::: Task input :::

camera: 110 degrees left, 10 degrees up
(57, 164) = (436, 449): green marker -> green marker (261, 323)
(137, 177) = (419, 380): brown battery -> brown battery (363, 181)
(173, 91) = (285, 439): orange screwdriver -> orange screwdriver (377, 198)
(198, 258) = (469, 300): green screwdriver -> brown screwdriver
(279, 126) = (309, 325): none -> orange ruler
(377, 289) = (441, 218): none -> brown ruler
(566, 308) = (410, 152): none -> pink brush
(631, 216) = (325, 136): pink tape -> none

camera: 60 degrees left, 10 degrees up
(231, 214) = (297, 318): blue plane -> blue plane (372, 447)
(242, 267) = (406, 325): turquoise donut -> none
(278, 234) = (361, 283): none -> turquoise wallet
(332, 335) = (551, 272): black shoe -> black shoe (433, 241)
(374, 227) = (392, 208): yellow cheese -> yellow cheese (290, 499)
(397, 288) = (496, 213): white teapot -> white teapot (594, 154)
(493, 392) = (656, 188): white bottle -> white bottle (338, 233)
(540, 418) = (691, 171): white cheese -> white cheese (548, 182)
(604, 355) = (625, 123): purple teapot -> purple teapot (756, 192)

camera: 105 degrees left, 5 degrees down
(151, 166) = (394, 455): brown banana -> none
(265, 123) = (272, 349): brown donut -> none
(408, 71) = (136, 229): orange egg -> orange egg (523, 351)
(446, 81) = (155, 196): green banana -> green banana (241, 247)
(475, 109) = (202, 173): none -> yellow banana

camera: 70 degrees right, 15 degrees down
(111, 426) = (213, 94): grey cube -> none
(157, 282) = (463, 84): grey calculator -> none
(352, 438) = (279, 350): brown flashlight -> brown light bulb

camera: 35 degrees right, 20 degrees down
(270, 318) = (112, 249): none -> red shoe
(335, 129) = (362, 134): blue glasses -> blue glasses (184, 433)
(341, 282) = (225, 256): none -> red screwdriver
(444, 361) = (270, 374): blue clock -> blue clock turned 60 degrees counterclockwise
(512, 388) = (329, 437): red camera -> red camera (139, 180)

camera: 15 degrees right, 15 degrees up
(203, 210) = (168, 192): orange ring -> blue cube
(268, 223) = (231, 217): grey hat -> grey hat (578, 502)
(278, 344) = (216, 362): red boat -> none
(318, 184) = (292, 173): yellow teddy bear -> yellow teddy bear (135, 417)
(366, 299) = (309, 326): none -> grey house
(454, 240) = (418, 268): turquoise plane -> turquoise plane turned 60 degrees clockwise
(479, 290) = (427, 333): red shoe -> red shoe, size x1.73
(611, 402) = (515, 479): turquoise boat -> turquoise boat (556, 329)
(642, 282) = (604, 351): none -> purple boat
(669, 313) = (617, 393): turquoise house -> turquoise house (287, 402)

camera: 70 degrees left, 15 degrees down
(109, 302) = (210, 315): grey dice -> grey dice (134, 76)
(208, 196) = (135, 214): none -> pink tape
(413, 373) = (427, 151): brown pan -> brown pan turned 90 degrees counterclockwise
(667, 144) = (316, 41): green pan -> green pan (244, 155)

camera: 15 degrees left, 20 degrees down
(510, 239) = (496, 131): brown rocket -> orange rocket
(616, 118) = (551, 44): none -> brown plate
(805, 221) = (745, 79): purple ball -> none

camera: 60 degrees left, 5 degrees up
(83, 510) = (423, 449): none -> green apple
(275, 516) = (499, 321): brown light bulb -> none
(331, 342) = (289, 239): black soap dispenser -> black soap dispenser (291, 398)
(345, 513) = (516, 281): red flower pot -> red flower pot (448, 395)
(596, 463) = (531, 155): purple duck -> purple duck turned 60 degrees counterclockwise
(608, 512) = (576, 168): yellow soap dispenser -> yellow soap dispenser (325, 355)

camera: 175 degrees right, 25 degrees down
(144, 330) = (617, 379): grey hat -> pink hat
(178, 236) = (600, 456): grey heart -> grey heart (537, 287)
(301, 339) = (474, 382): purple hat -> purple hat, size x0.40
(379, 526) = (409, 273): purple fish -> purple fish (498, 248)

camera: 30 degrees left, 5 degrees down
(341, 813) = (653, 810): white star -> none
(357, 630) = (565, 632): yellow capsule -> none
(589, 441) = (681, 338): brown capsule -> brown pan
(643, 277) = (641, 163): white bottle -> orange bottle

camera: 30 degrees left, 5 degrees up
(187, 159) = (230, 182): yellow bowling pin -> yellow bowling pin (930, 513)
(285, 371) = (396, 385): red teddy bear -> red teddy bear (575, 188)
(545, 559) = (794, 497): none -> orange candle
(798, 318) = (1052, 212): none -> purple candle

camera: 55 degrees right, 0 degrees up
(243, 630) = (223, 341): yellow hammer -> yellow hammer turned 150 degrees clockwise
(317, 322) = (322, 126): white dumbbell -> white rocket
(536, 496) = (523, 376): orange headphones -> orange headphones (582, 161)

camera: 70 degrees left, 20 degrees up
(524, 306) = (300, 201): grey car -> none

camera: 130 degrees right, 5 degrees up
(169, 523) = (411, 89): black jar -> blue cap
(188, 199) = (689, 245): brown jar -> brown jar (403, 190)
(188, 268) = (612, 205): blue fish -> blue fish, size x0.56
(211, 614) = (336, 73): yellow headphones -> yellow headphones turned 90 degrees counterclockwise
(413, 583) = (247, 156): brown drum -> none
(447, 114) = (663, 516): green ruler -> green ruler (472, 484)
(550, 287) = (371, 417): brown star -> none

:::

From the records above, give again exactly the lines running from the line with "(178, 236) = (600, 456): grey" to the line with "(188, 199) = (689, 245): brown", inclusive.

» **Answer space**:
(178, 236) = (600, 456): grey heart -> grey heart (537, 287)
(301, 339) = (474, 382): purple hat -> purple hat, size x0.40
(379, 526) = (409, 273): purple fish -> purple fish (498, 248)

camera: 30 degrees left, 5 degrees down
(341, 813) = (653, 810): white star -> none
(357, 630) = (565, 632): yellow capsule -> none
(589, 441) = (681, 338): brown capsule -> brown pan
(643, 277) = (641, 163): white bottle -> orange bottle

camera: 30 degrees left, 5 degrees up
(187, 159) = (230, 182): yellow bowling pin -> yellow bowling pin (930, 513)
(285, 371) = (396, 385): red teddy bear -> red teddy bear (575, 188)
(545, 559) = (794, 497): none -> orange candle
(798, 318) = (1052, 212): none -> purple candle

camera: 55 degrees right, 0 degrees up
(243, 630) = (223, 341): yellow hammer -> yellow hammer turned 150 degrees clockwise
(317, 322) = (322, 126): white dumbbell -> white rocket
(536, 496) = (523, 376): orange headphones -> orange headphones (582, 161)

camera: 70 degrees left, 20 degrees up
(524, 306) = (300, 201): grey car -> none

camera: 130 degrees right, 5 degrees up
(169, 523) = (411, 89): black jar -> blue cap
(188, 199) = (689, 245): brown jar -> brown jar (403, 190)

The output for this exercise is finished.